> TRY IT:
Given the material below, return only the lines starting at the line with "(242, 394) = (311, 145): black" and ending at the line with "(846, 487) = (86, 363): white", exactly as they appear.

> RECORDS SUPPLIED:

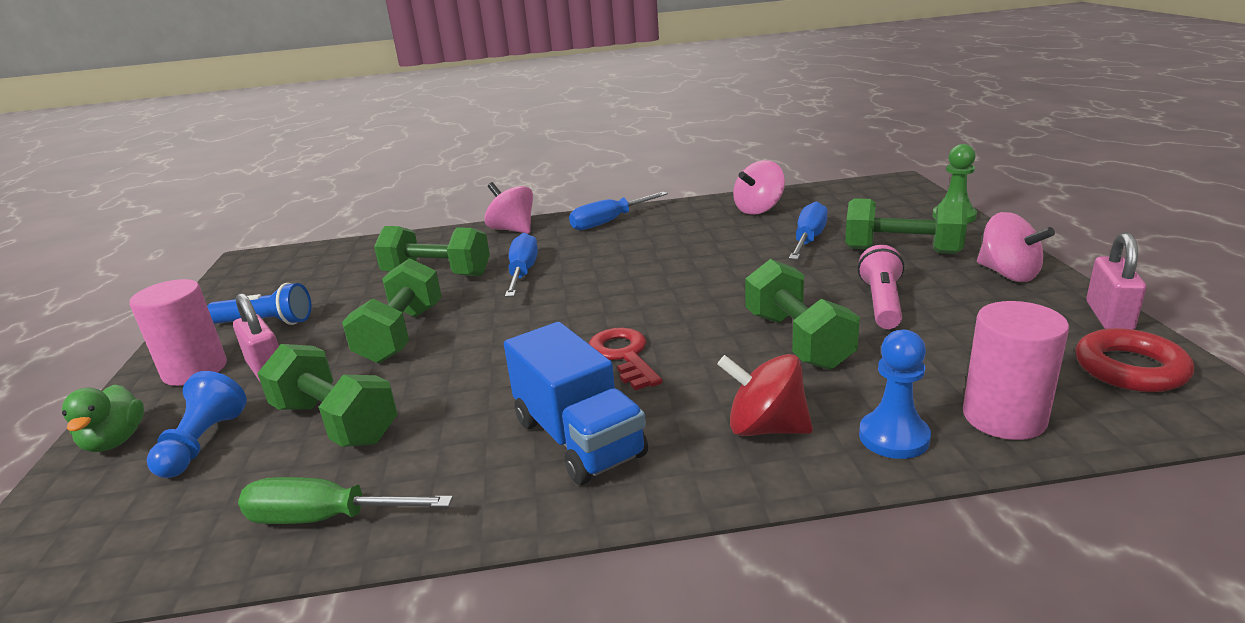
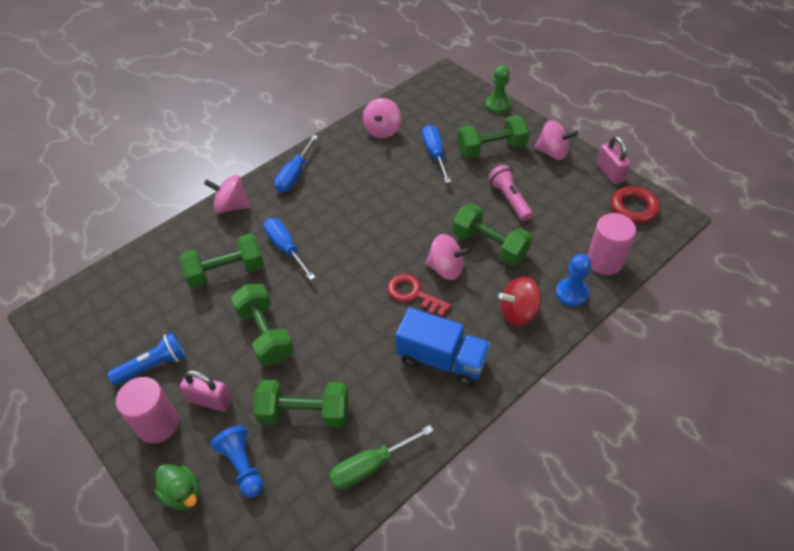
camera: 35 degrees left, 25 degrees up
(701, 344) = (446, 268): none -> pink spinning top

...

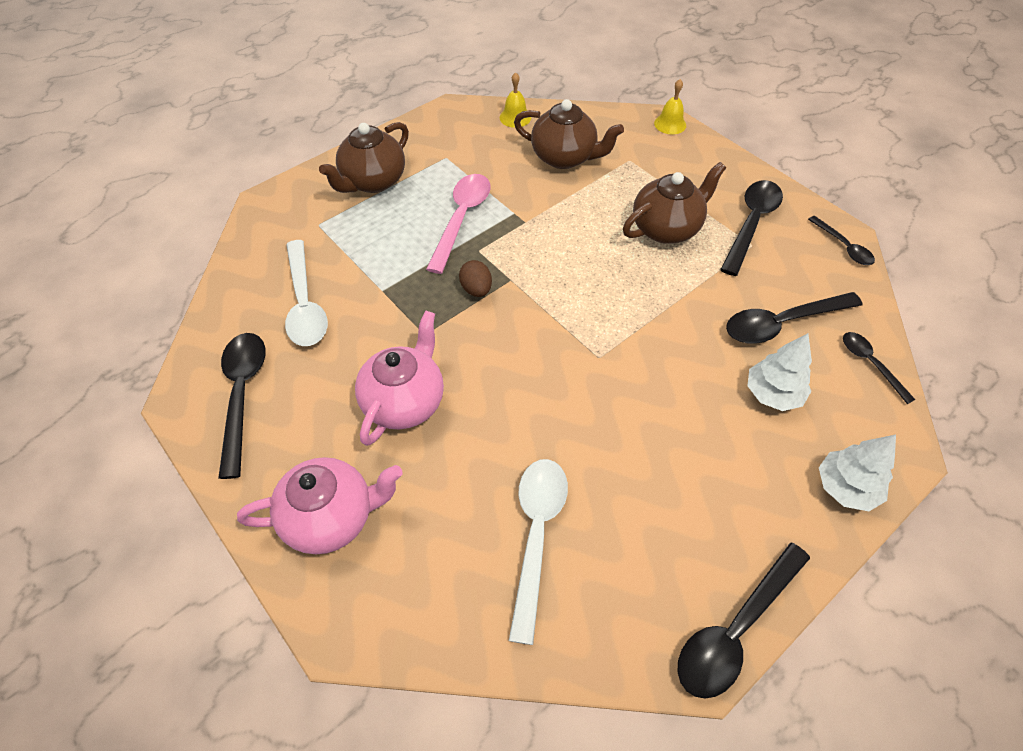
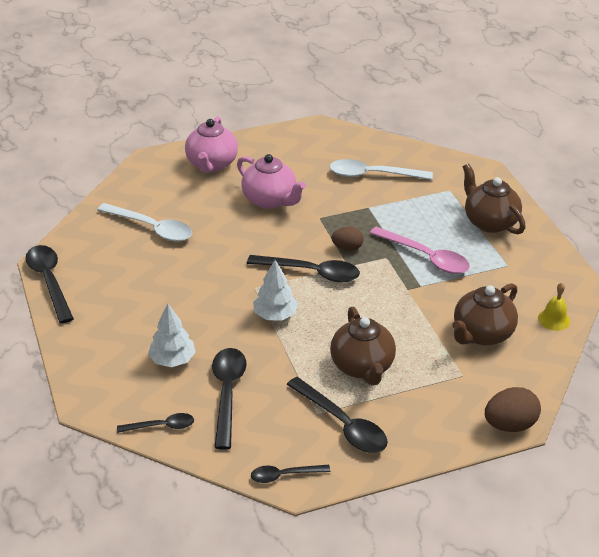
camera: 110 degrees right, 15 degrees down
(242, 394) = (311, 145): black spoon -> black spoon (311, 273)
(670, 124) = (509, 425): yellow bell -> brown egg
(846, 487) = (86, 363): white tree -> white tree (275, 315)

--

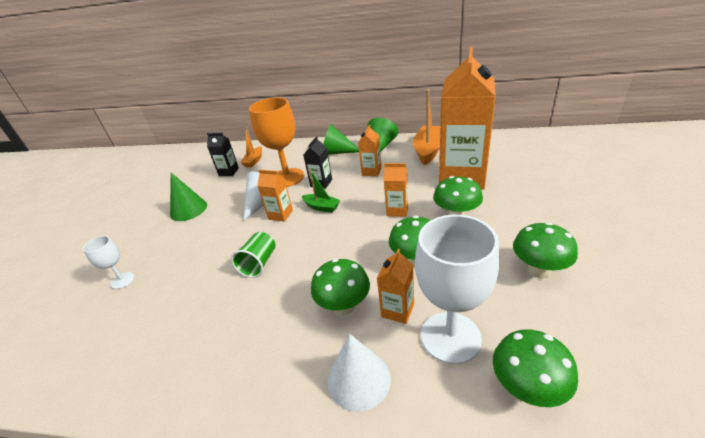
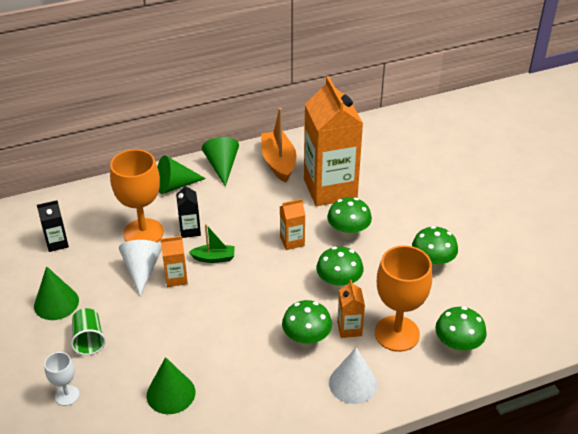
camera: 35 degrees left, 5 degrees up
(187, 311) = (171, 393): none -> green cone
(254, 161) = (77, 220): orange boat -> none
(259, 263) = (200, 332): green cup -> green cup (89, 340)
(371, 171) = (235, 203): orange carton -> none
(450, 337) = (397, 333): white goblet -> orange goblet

> ANSWER FOR THE TASK:
(242, 394) = (311, 145): black spoon -> black spoon (311, 273)
(670, 124) = (509, 425): yellow bell -> brown egg
(846, 487) = (86, 363): white tree -> white tree (275, 315)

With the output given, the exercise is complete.